→ **What you will do**: One number is the whole answer: how many lines of the records include "strawberry".

-- Raw data follows --

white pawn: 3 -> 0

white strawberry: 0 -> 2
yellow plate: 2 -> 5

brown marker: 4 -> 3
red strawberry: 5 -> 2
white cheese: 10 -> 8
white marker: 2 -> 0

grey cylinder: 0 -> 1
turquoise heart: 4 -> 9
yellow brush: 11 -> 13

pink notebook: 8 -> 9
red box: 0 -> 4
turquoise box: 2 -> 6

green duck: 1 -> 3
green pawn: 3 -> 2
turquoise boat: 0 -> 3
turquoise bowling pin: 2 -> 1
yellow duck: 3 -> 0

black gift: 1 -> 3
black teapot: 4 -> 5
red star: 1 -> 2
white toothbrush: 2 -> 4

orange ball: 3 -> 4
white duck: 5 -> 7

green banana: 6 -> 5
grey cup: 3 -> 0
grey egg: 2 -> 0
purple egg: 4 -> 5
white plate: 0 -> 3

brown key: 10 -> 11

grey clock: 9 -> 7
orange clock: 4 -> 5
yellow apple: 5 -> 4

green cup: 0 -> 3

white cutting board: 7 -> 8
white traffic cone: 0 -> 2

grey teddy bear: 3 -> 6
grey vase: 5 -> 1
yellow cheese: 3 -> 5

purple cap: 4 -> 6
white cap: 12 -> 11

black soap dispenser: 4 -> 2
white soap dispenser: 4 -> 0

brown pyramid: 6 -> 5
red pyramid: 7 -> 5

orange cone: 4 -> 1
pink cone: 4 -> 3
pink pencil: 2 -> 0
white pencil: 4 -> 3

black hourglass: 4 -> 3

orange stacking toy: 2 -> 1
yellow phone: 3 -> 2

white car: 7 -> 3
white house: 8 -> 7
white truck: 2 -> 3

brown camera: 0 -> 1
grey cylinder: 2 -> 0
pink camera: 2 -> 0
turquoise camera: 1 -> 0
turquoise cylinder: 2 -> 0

-- Raw data concluded --

→ **Completed exercise**: 2